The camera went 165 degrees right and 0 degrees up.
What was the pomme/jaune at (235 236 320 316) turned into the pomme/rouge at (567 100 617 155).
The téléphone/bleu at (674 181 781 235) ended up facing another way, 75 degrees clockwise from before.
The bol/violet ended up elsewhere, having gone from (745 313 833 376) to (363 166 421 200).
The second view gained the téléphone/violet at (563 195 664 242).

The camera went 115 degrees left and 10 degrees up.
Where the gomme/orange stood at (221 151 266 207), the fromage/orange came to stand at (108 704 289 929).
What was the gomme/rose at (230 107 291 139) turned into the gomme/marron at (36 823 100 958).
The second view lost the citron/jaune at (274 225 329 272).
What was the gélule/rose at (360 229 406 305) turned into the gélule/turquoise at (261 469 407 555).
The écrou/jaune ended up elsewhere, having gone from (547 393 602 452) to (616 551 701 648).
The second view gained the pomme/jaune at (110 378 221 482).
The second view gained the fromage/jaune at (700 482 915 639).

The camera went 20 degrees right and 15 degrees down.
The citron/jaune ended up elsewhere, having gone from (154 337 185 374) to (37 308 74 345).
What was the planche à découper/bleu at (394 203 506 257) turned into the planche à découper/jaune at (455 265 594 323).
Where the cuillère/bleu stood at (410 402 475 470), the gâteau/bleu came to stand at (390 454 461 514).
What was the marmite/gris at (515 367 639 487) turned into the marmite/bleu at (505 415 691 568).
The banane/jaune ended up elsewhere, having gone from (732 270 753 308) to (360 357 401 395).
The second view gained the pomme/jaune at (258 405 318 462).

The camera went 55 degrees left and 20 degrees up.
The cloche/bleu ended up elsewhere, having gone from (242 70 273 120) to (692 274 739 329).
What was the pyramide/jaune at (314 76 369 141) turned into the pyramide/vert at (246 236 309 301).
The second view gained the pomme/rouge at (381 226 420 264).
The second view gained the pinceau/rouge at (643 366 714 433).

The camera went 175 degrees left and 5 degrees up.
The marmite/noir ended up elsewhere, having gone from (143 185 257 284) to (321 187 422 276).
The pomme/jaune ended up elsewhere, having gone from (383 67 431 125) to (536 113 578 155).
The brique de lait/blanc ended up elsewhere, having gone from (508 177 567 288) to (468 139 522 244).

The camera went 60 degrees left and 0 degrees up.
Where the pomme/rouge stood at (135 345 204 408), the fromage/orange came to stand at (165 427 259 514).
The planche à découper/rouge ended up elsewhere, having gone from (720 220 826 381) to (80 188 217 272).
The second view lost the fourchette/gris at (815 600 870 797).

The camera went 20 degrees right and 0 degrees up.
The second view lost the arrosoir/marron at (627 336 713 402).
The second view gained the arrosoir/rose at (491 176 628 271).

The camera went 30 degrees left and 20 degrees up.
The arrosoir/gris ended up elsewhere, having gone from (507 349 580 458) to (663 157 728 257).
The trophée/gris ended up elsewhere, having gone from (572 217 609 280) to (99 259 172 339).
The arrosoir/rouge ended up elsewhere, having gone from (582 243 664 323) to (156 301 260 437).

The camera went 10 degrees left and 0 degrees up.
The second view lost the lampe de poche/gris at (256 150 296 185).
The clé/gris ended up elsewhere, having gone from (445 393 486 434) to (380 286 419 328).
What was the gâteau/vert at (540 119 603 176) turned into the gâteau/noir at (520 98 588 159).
════════════════════
In the data above, which lines lie between the line with "The téléphone/bleu at" and the line with "The bol/violet ended", inclusive? Print those lines exactly and nothing else.

The téléphone/bleu at (674 181 781 235) ended up facing another way, 75 degrees clockwise from before.
The bol/violet ended up elsewhere, having gone from (745 313 833 376) to (363 166 421 200).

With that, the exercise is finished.